• _EXERCISE OBJECTIVE_:
A faithful copy of the listing below is needed, one that contains no pictures.

• _WORKING DATA_:
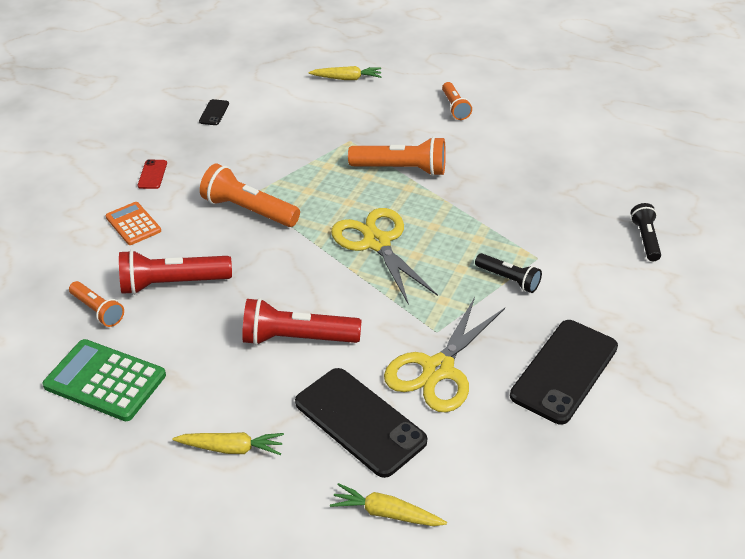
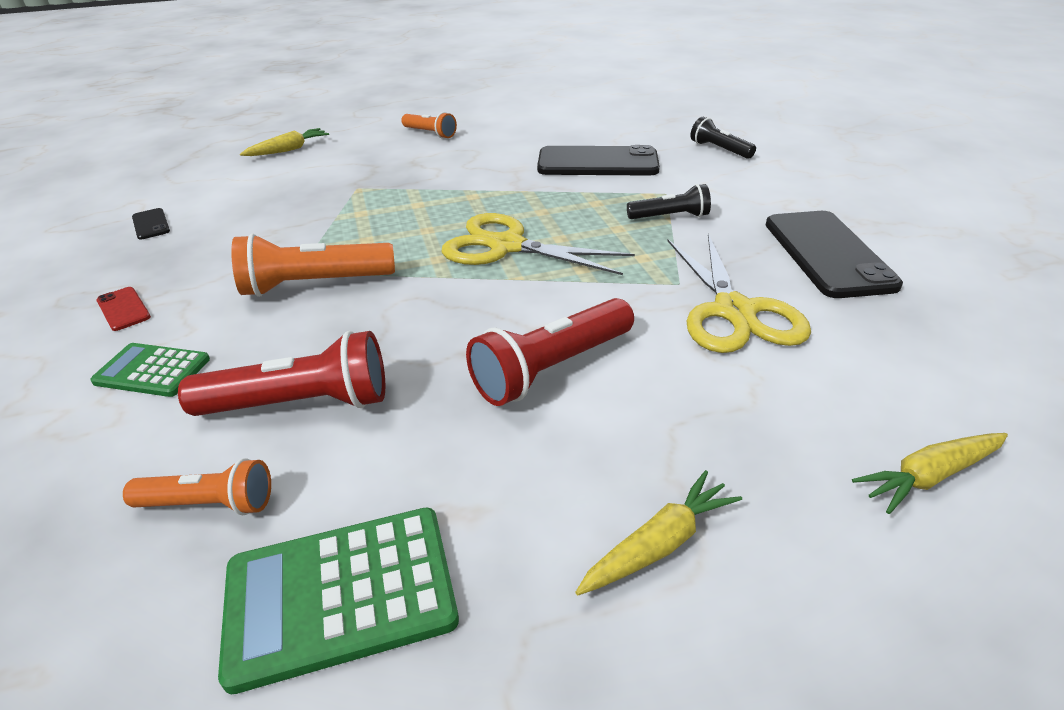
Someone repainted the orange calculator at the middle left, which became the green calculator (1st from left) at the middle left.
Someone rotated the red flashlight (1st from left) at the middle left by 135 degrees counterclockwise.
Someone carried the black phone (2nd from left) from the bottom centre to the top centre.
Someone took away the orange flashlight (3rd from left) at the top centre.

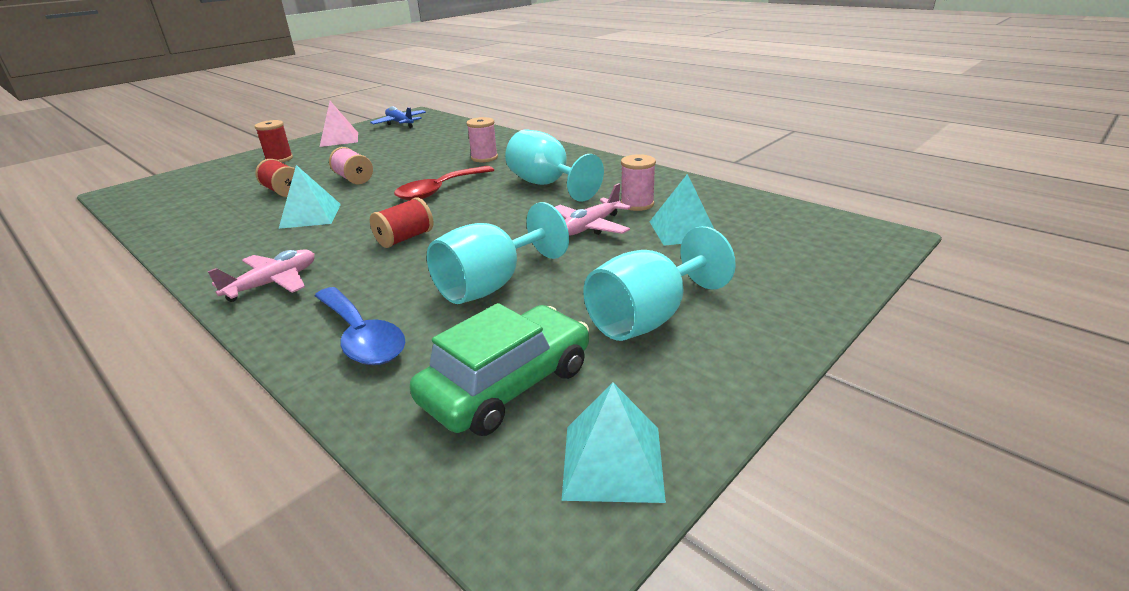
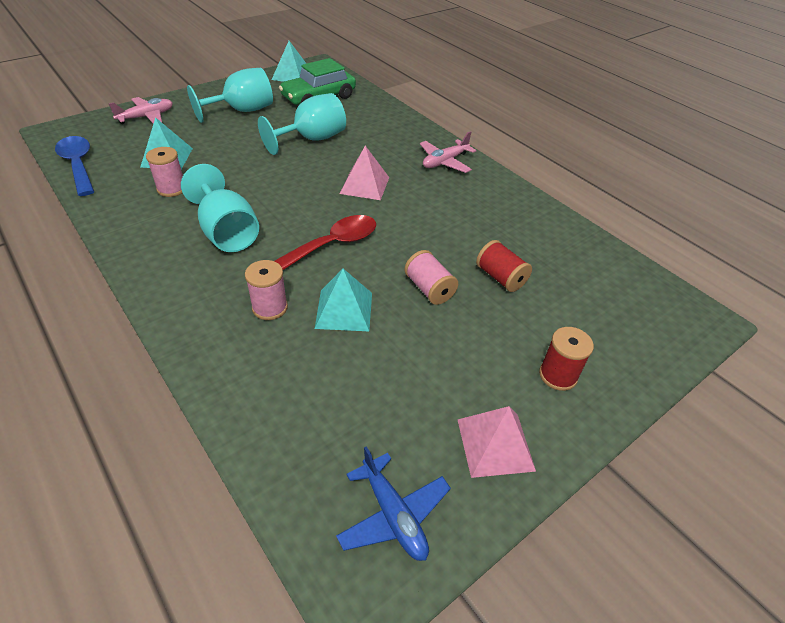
Someone carried the blue spoon from the middle left to the top left.
Someone carried the pink plane (2nd from left in the first image) from the centre to the top left.
Someone carried the turquoise pyramid (1st from left in the first image) from the middle left to the centre.
Someone swapped the red spool (3rd from left) at the centre for the pink pyramid (1st from left) at the top centre.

• _RESULT FOR THIS TASK_:
Someone repainted the orange calculator at the middle left, which became the green calculator (1st from left) at the middle left.
Someone rotated the red flashlight (1st from left) at the middle left by 135 degrees counterclockwise.
Someone carried the black phone (2nd from left) from the bottom centre to the top centre.
Someone took away the orange flashlight (3rd from left) at the top centre.

Someone carried the blue spoon from the middle left to the top left.
Someone carried the pink plane (2nd from left in the first image) from the centre to the top left.
Someone carried the turquoise pyramid (1st from left in the first image) from the middle left to the centre.
Someone swapped the red spool (3rd from left) at the centre for the pink pyramid (1st from left) at the top centre.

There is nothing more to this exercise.